Below are the records; repeat them in full, exactly.

=== Data to process ===

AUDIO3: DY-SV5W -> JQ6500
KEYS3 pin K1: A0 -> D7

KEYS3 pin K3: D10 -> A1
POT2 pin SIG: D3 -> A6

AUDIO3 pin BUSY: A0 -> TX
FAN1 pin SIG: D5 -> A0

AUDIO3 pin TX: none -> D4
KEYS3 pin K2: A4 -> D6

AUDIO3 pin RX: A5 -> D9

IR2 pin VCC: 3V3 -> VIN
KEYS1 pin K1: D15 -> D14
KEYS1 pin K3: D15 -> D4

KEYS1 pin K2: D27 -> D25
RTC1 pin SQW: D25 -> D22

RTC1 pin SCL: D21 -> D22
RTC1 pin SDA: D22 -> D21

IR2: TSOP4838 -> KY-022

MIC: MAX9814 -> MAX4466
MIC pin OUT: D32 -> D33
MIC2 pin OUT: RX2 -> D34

===

● **Response to the task**
AUDIO3: DY-SV5W -> JQ6500
KEYS3 pin K1: A0 -> D7

KEYS3 pin K3: D10 -> A1
POT2 pin SIG: D3 -> A6

AUDIO3 pin BUSY: A0 -> TX
FAN1 pin SIG: D5 -> A0

AUDIO3 pin TX: none -> D4
KEYS3 pin K2: A4 -> D6

AUDIO3 pin RX: A5 -> D9

IR2 pin VCC: 3V3 -> VIN
KEYS1 pin K1: D15 -> D14
KEYS1 pin K3: D15 -> D4

KEYS1 pin K2: D27 -> D25
RTC1 pin SQW: D25 -> D22

RTC1 pin SCL: D21 -> D22
RTC1 pin SDA: D22 -> D21

IR2: TSOP4838 -> KY-022

MIC: MAX9814 -> MAX4466
MIC pin OUT: D32 -> D33
MIC2 pin OUT: RX2 -> D34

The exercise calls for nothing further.